EXERCISE INSTRUCTIONS — Whenever a line in the listing below holds the string "moved", include it in the count. Say how many such lines there are and nothing more.

AVAILABLE DATA —
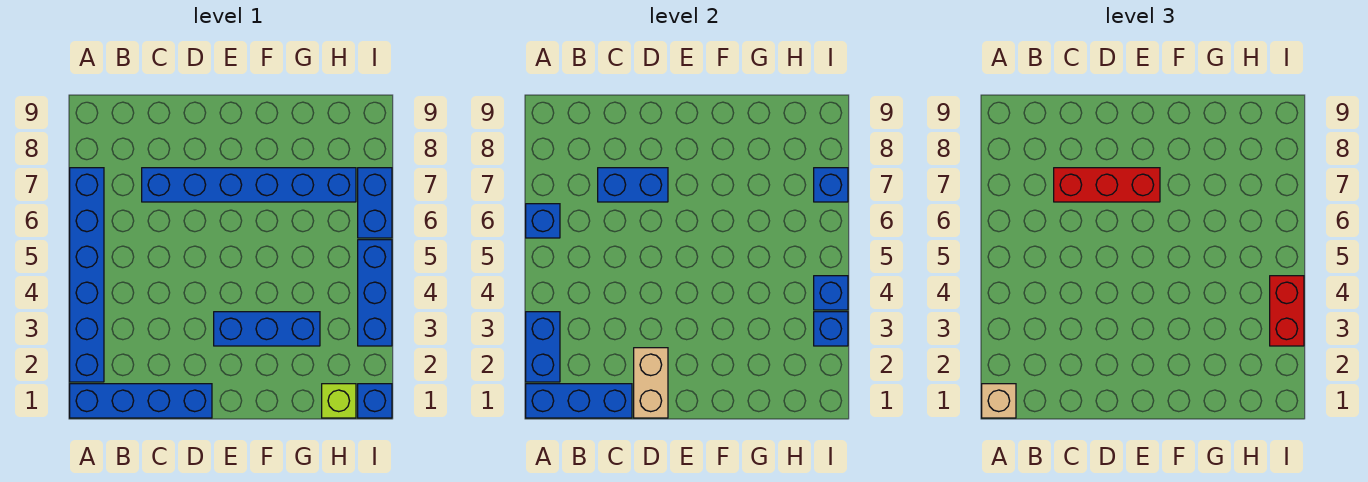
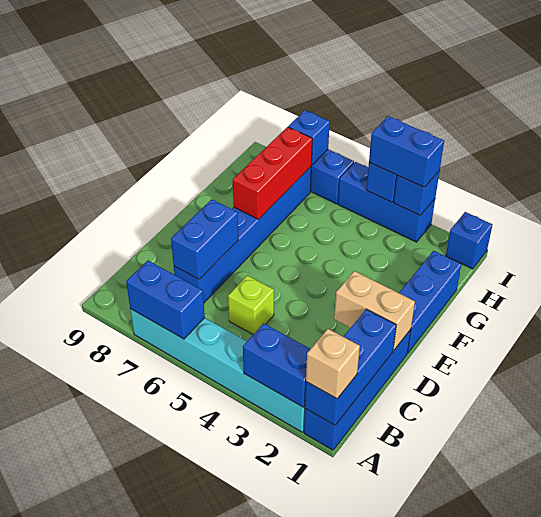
blue 1x6 brick [70,168,104,382] -> cyan 1x6 brick [130,309,305,432]
blue 1x1 brick [526,204,560,238] -> blue 1x2 brick [126,261,205,339]
red 1x3 brick [1054,168,1160,202] -> red 1x3 brick moved to [232,127,312,219]
blue 1x3 brick [214,312,320,346] -> blue 1x3 brick moved to [399,251,462,353]
lime 1x1 brick [322,384,356,418] -> lime 1x1 brick moved to [228,275,274,334]
red 1x2 brick [1270,276,1304,346] -> blue 1x2 brick [369,116,444,187]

THE COMPLETED TASK — 3